▶ WHAT IS BEING ASKED: For this exercise, return exactly the lines of the material below that begin at the one with "R103: 62k (n15, n17) -> 62k (AGND, n15)" and stop after the one with "JP101 pin 2: AGND -> n14".
=-=-=
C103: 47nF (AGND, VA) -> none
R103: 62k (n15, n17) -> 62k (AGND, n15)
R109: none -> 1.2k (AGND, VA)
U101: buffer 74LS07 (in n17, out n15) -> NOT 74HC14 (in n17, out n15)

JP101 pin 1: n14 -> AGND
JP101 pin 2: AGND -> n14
=-=-=
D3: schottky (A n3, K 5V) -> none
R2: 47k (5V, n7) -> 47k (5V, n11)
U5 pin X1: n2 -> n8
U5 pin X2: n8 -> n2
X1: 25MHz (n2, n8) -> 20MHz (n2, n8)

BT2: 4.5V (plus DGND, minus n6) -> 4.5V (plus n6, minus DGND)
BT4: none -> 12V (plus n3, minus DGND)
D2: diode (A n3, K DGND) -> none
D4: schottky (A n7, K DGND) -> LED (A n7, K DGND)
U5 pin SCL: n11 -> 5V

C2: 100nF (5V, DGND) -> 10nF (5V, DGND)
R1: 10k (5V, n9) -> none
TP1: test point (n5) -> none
=-=-=
▶ RESULT:
R103: 62k (n15, n17) -> 62k (AGND, n15)
R109: none -> 1.2k (AGND, VA)
U101: buffer 74LS07 (in n17, out n15) -> NOT 74HC14 (in n17, out n15)

JP101 pin 1: n14 -> AGND
JP101 pin 2: AGND -> n14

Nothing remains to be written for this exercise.